Quote every entry word for word.

'''

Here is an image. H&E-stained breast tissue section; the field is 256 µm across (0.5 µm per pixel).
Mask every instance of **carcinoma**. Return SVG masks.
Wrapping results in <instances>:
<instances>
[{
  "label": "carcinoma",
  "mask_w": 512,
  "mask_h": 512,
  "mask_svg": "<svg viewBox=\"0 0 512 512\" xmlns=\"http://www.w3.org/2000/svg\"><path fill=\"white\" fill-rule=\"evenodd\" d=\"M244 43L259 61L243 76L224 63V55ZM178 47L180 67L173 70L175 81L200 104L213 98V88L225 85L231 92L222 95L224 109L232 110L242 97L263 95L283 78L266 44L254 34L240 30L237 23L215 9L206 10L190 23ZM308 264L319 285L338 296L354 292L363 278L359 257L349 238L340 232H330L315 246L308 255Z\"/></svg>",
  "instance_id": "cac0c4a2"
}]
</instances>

'''

(Complete output)
Here is an image. H&E-stained breast tissue section; the field is 256 µm across (0.5 µm per pixel).
Mask every instance of **carcinoma**. Return SVG masks.
Wrapping results in <instances>:
<instances>
[{
  "label": "carcinoma",
  "mask_w": 512,
  "mask_h": 512,
  "mask_svg": "<svg viewBox=\"0 0 512 512\" xmlns=\"http://www.w3.org/2000/svg\"><path fill=\"white\" fill-rule=\"evenodd\" d=\"M244 43L259 61L243 76L224 63V55ZM178 47L180 67L173 70L175 81L200 104L213 98V88L225 85L231 92L222 95L224 109L232 110L242 97L263 95L283 78L266 44L254 34L240 30L237 23L215 9L206 10L190 23ZM308 264L319 285L338 296L354 292L363 278L359 257L349 238L340 232H330L315 246L308 255Z\"/></svg>",
  "instance_id": "cac0c4a2"
}]
</instances>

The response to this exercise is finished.